Start of Source data
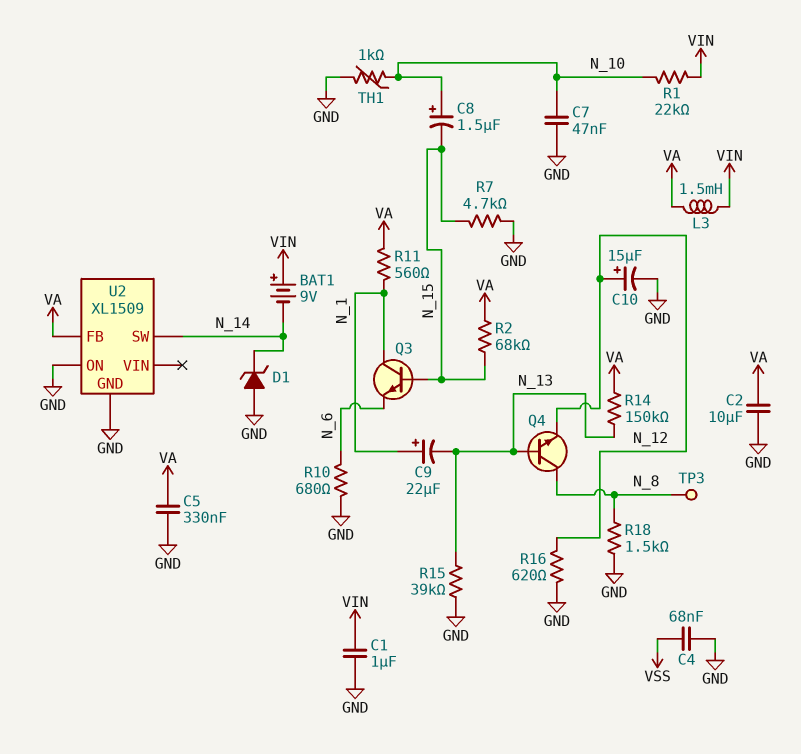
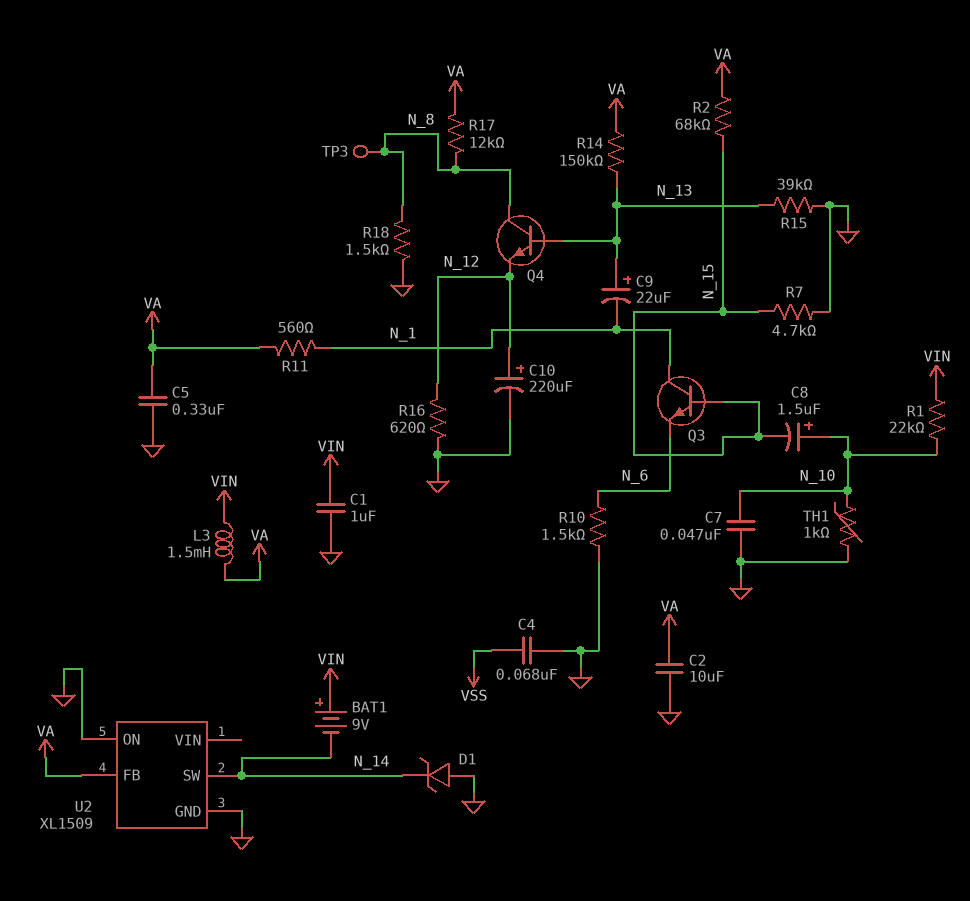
C9: 22uF (plus N_1, minus N_13) -> 22uF (plus N_13, minus N_1)
C10: 15uF (plus N_12, minus GND) -> 220uF (plus N_12, minus GND)
R10: 680 (GND, N_6) -> 1.5k (GND, N_6)
R17: none -> 12k (N_8, VA)

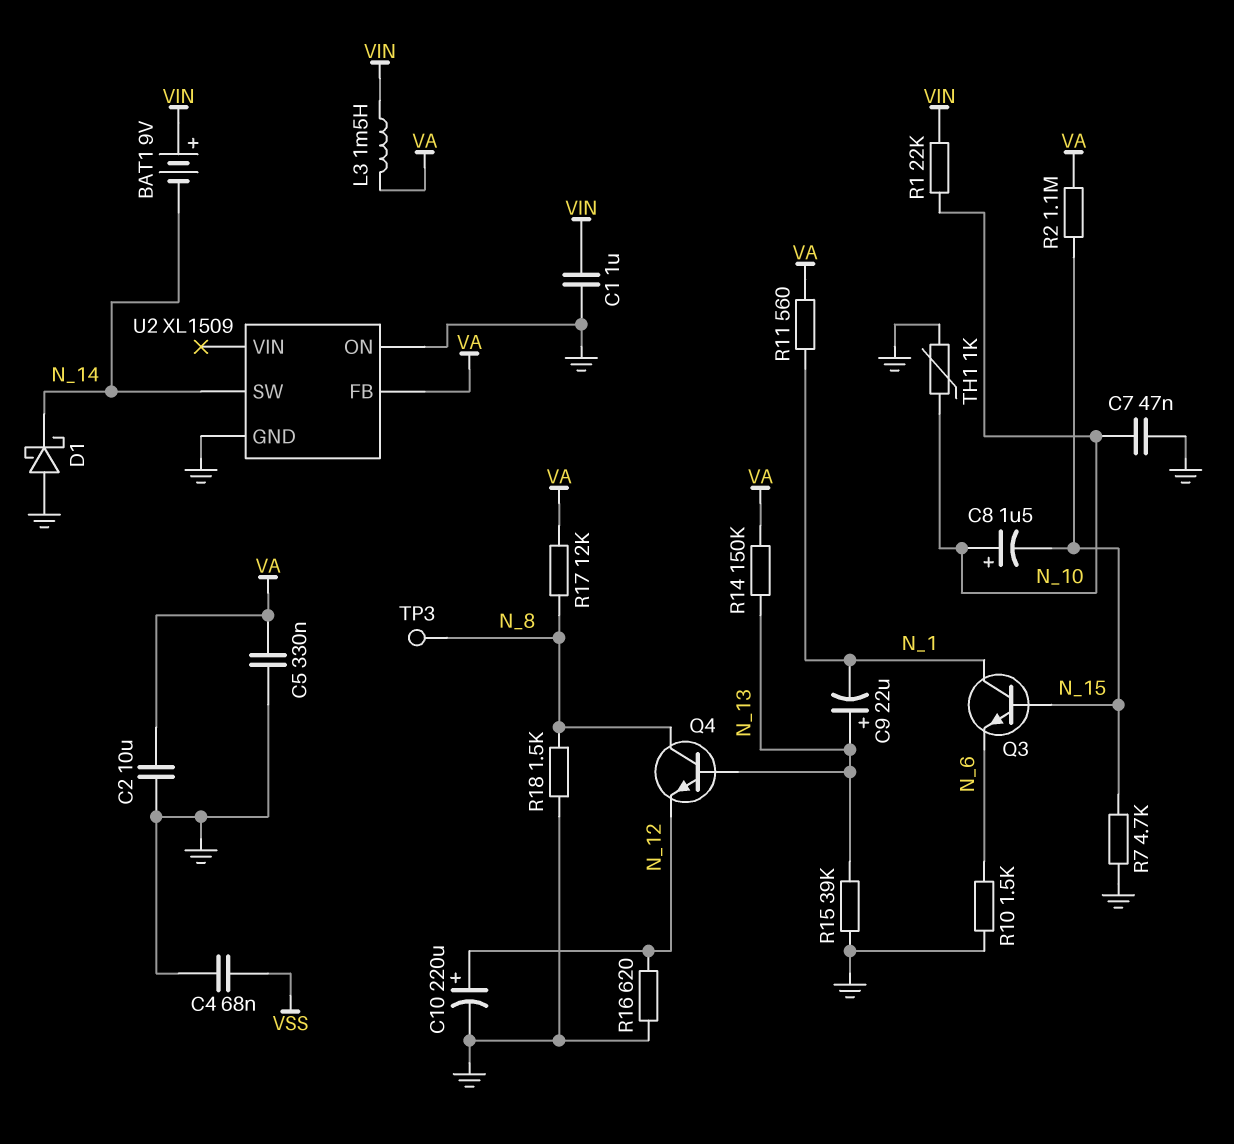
D1: zener (A GND, K N_14) -> schottky (A GND, K N_14)
R2: 68k (N_15, VA) -> 1.1M (N_15, VA)

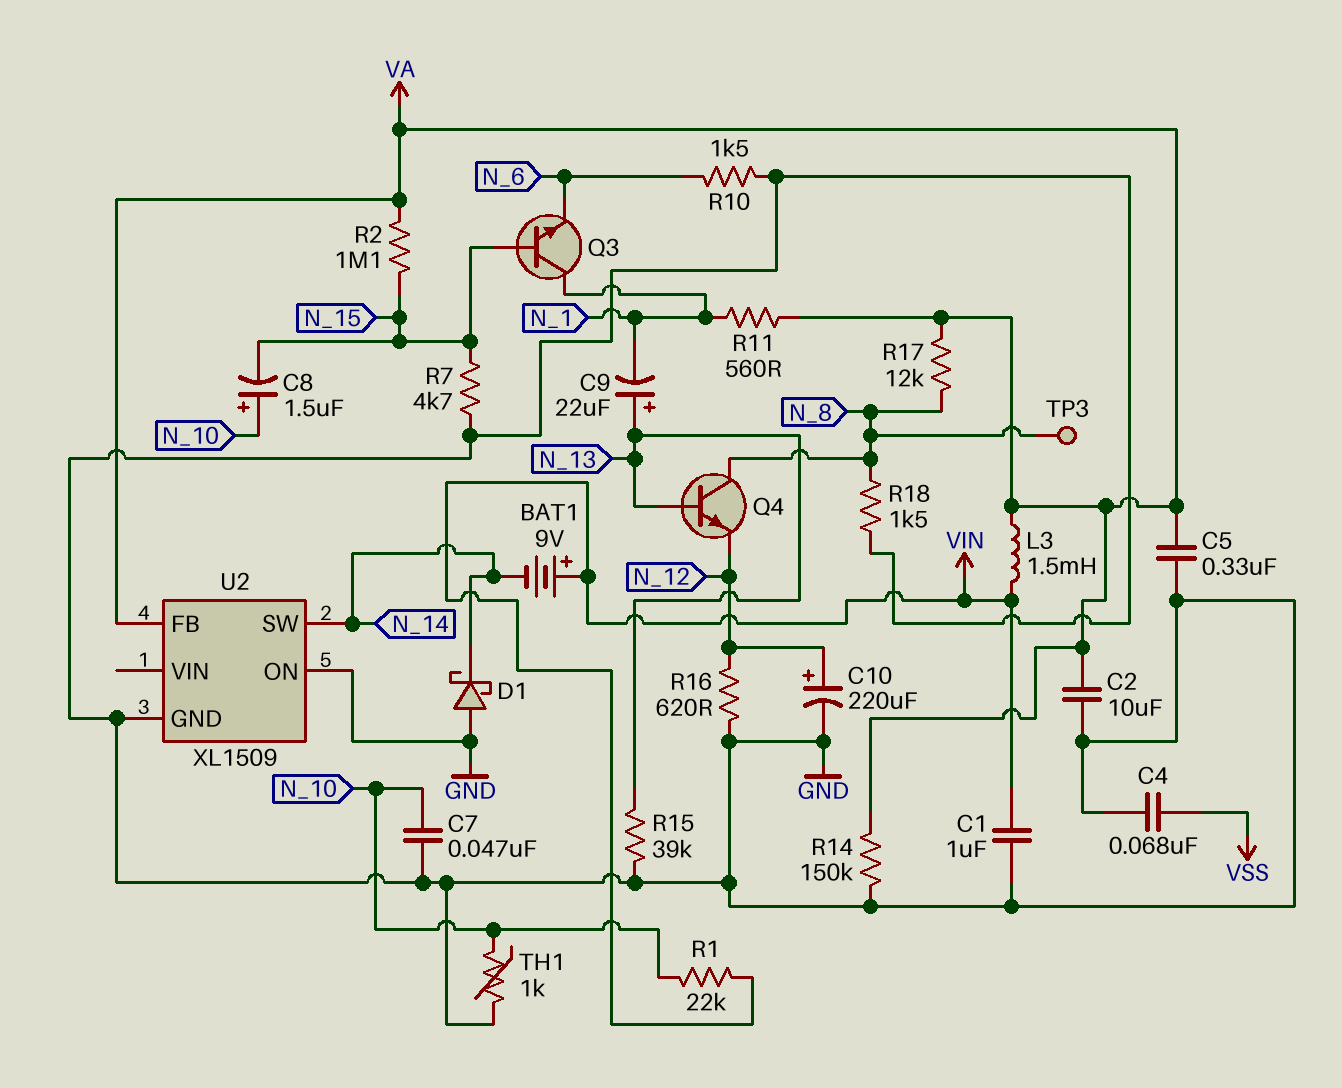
R14: 150k (N_13, VA) -> 150k (GND, VA)

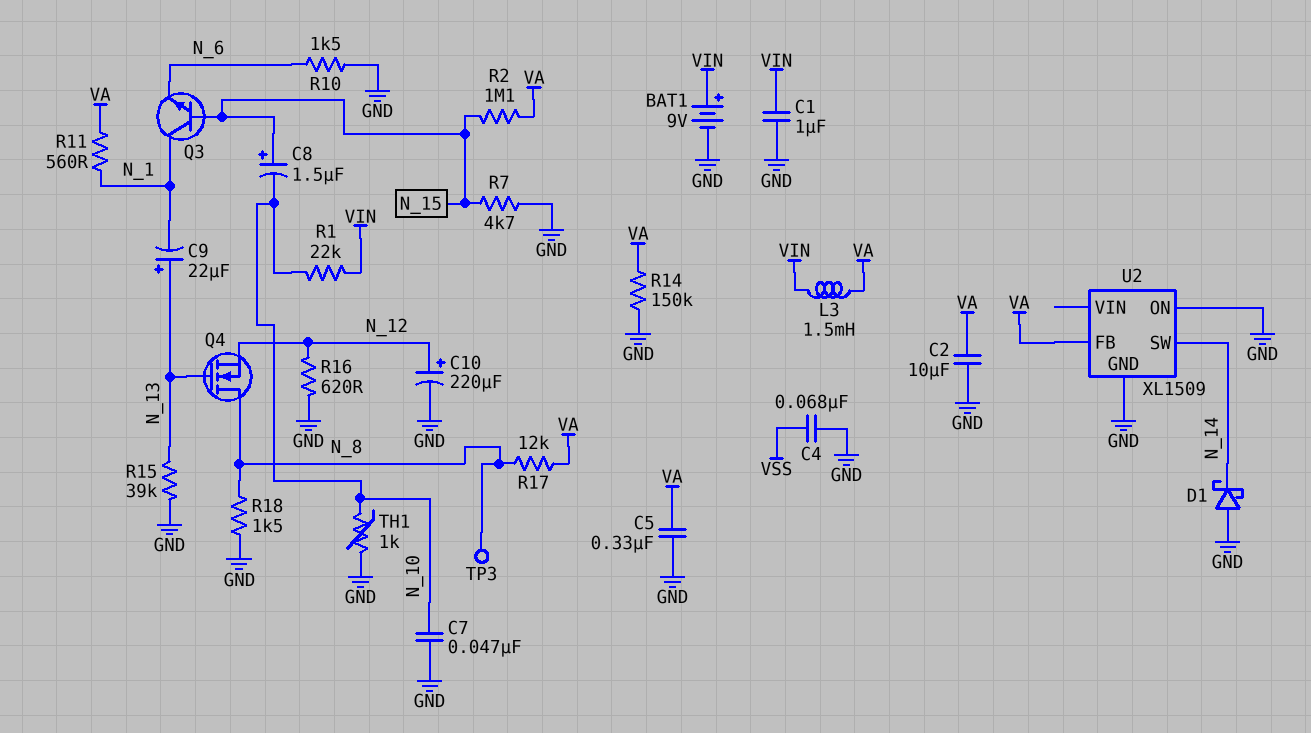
BAT1: 9V (plus VIN, minus N_14) -> 9V (plus VIN, minus GND)
C8: 1.5uF (plus N_10, minus N_15) -> 1.5uF (plus N_15, minus N_10)
Q4: NPN (B N_13, C N_8, E N_12) -> NMOS (G N_13, D N_8, S N_12)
End of Source data
Return the material exactly as given, apart from the pictures.

__Response__
C9: 22uF (plus N_1, minus N_13) -> 22uF (plus N_13, minus N_1)
C10: 15uF (plus N_12, minus GND) -> 220uF (plus N_12, minus GND)
R10: 680 (GND, N_6) -> 1.5k (GND, N_6)
R17: none -> 12k (N_8, VA)

D1: zener (A GND, K N_14) -> schottky (A GND, K N_14)
R2: 68k (N_15, VA) -> 1.1M (N_15, VA)

R14: 150k (N_13, VA) -> 150k (GND, VA)

BAT1: 9V (plus VIN, minus N_14) -> 9V (plus VIN, minus GND)
C8: 1.5uF (plus N_10, minus N_15) -> 1.5uF (plus N_15, minus N_10)
Q4: NPN (B N_13, C N_8, E N_12) -> NMOS (G N_13, D N_8, S N_12)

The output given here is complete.